** Opening WORKING DATA block **
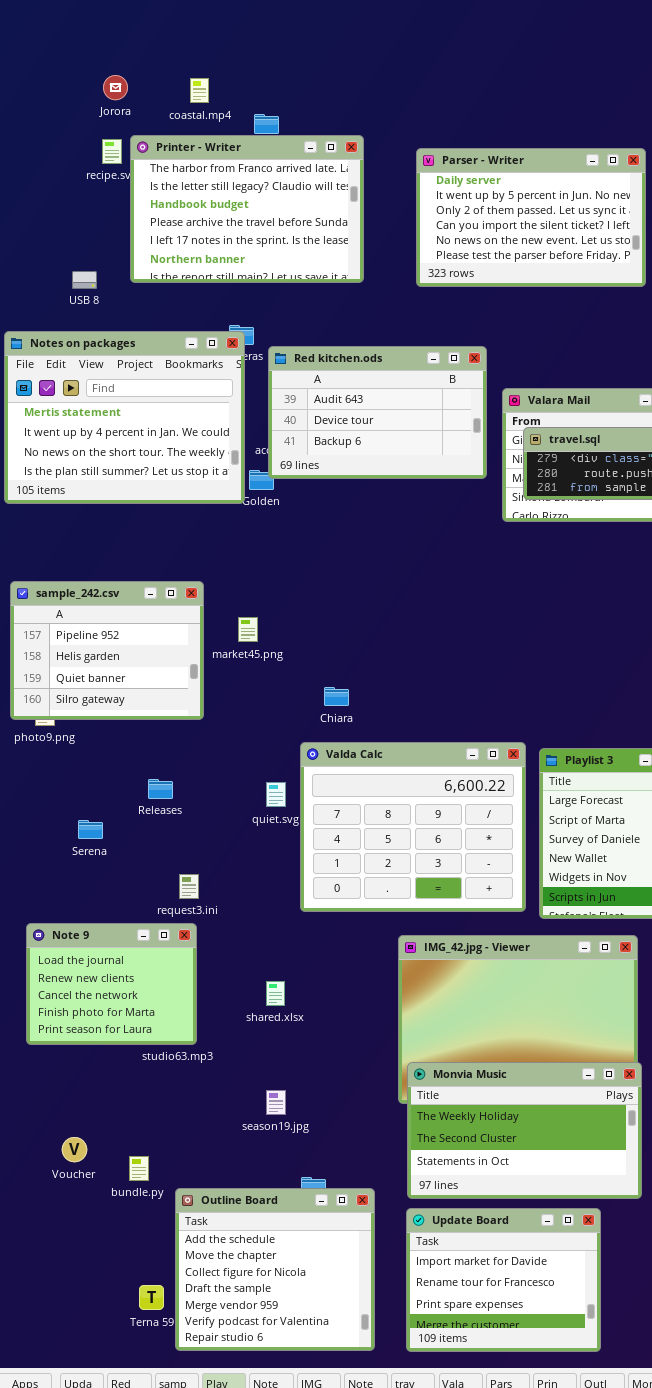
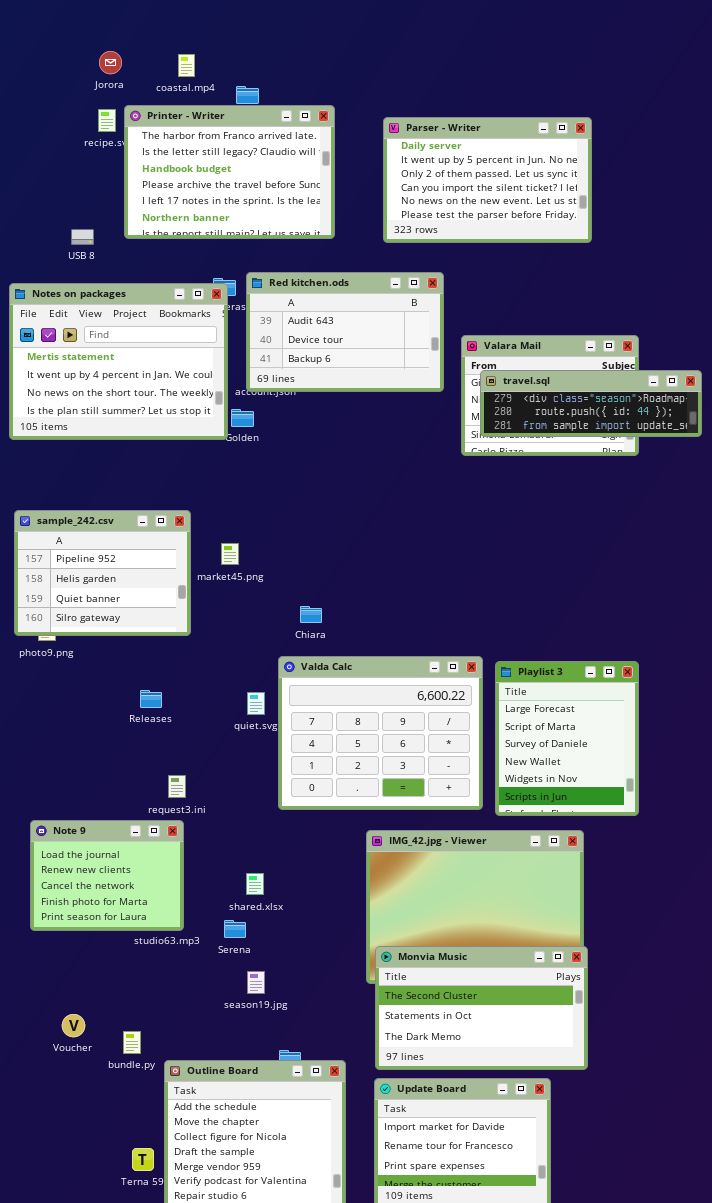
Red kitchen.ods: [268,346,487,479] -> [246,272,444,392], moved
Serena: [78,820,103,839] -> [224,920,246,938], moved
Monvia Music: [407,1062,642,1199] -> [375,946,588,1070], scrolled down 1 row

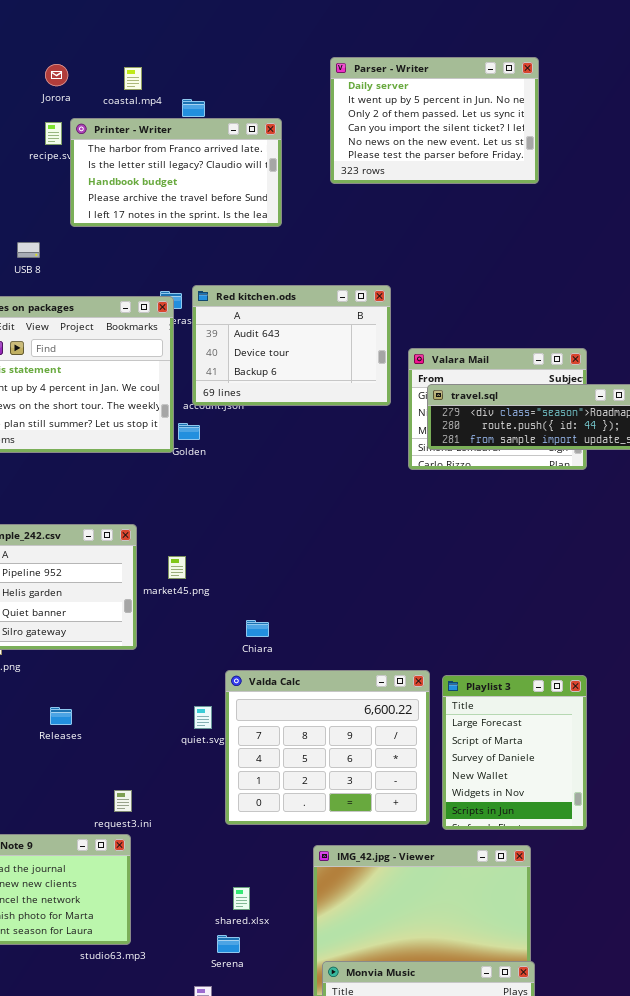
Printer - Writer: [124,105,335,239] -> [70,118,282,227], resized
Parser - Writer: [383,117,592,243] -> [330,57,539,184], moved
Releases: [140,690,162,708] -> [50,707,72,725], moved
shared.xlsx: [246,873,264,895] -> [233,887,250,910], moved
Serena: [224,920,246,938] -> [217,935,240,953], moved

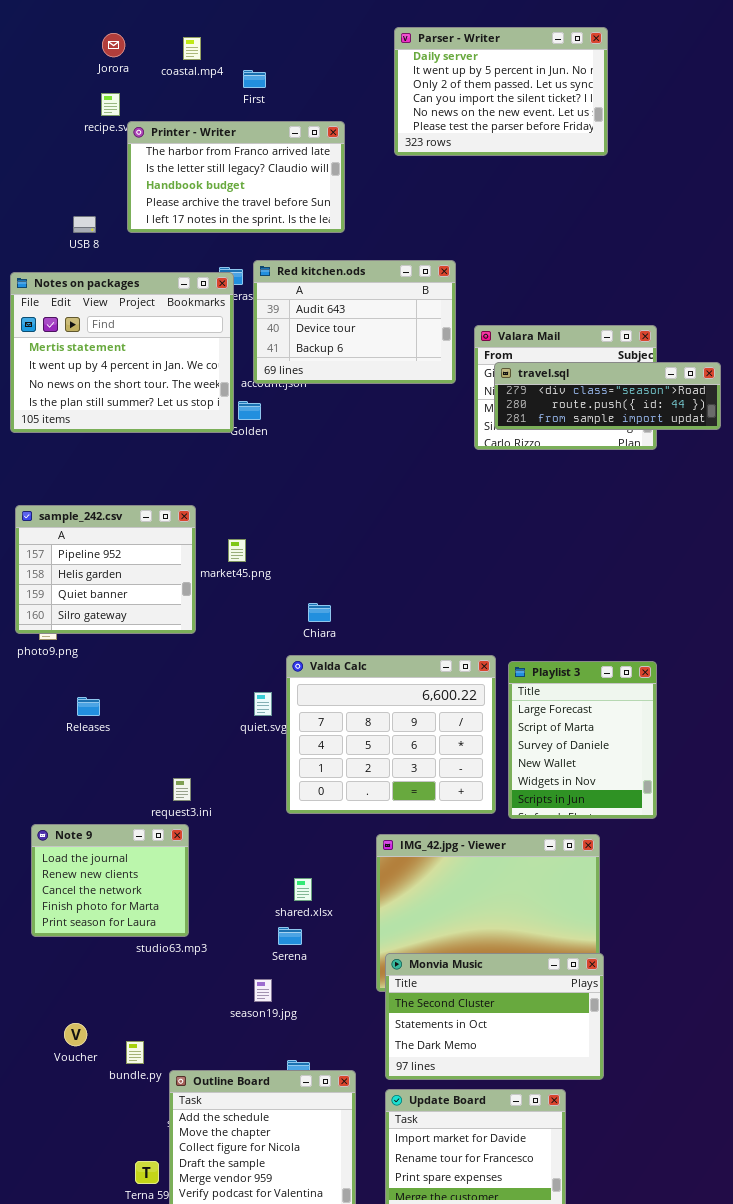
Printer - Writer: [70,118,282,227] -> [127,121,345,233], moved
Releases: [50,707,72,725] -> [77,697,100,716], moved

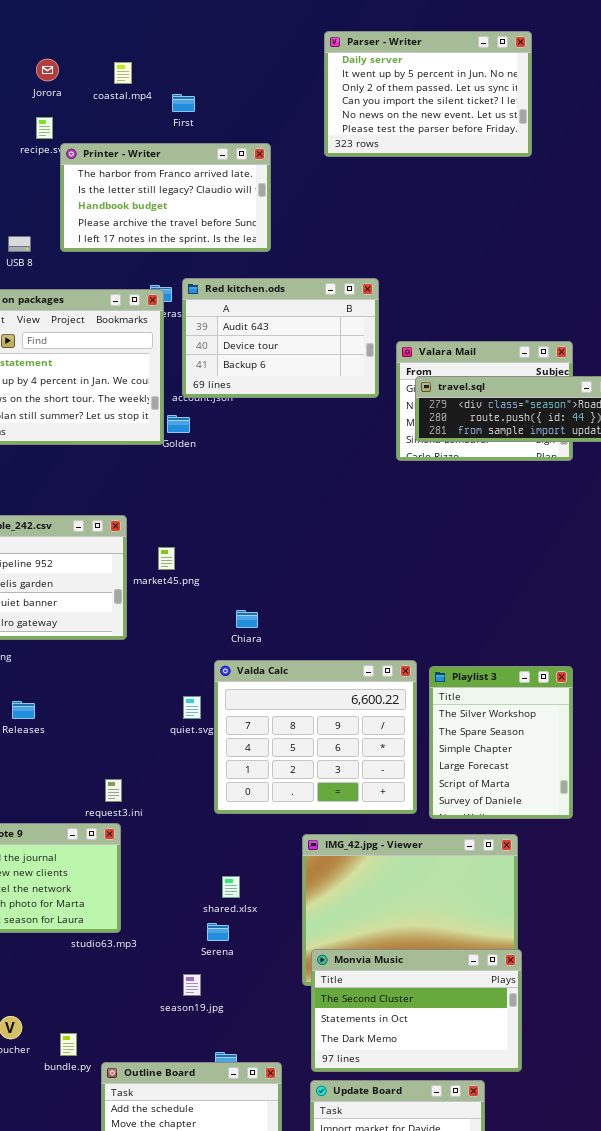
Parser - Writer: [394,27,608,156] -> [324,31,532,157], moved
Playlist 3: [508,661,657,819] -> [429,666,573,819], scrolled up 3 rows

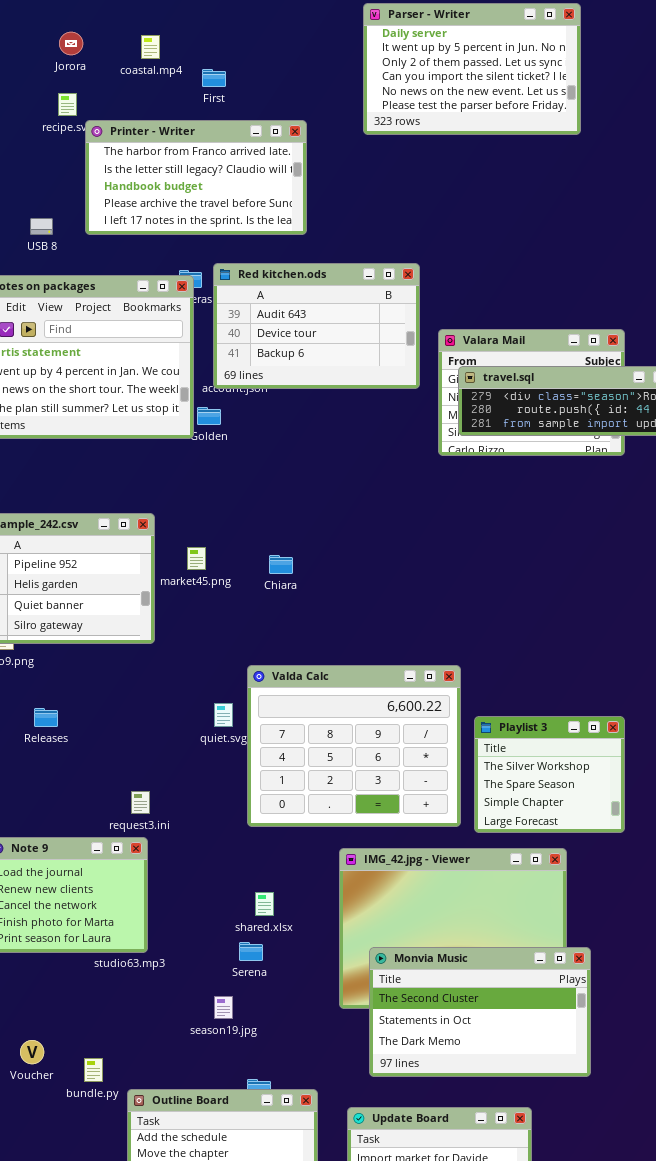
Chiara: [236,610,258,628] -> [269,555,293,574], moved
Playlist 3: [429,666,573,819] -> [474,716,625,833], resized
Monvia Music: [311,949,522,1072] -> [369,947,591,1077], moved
** Closing WORKING DATA block **
** Opening WORKING DATA block **
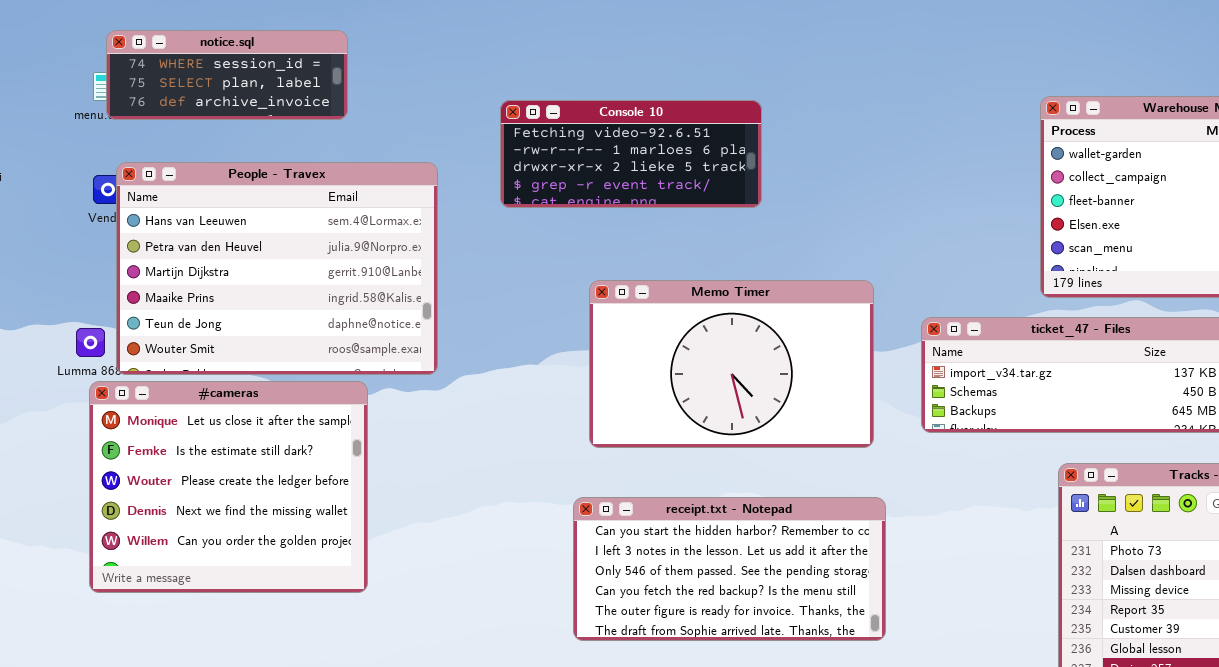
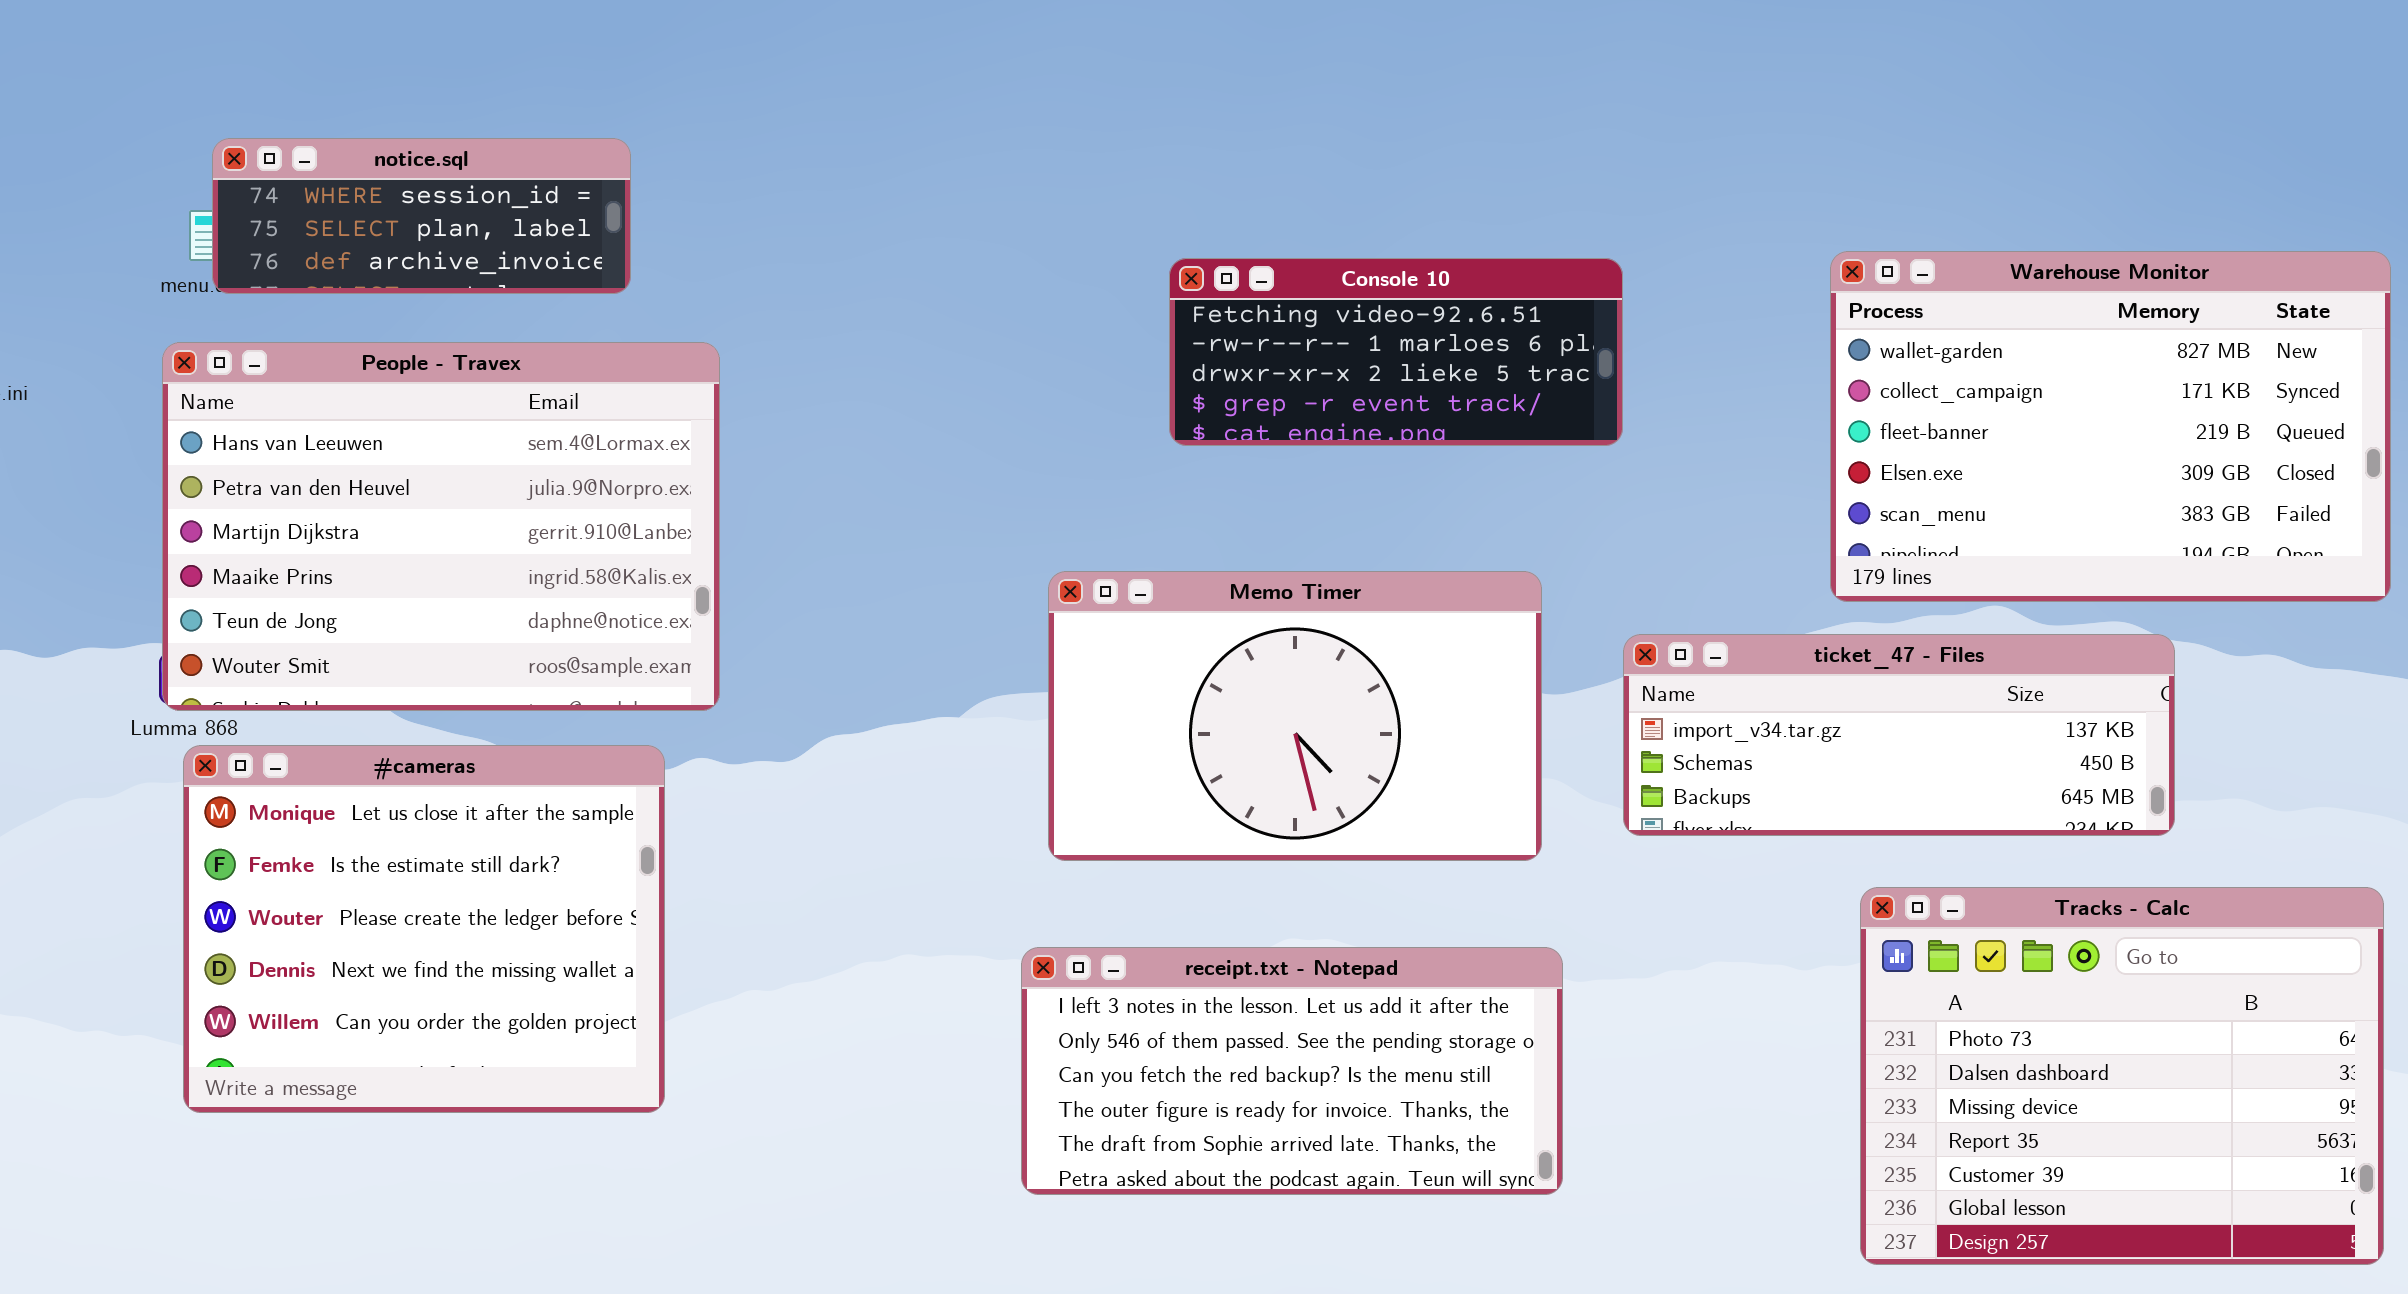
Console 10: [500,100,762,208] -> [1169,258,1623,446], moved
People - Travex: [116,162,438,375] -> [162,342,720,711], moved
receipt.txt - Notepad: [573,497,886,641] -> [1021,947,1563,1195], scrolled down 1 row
** Closing WORKING DATA block **
WHAT YOU WILL DO:
Above are the records; restate exactly the lines from the one containing "shared.xlsx: [246,873,264,895] ->" through the one containing "Playlist 3: [429,666,573,819]", keeping pictures out.

WRITTEN RESPONSE:
shared.xlsx: [246,873,264,895] -> [233,887,250,910], moved
Serena: [224,920,246,938] -> [217,935,240,953], moved

Printer - Writer: [70,118,282,227] -> [127,121,345,233], moved
Releases: [50,707,72,725] -> [77,697,100,716], moved

Parser - Writer: [394,27,608,156] -> [324,31,532,157], moved
Playlist 3: [508,661,657,819] -> [429,666,573,819], scrolled up 3 rows

Chiara: [236,610,258,628] -> [269,555,293,574], moved
Playlist 3: [429,666,573,819] -> [474,716,625,833], resized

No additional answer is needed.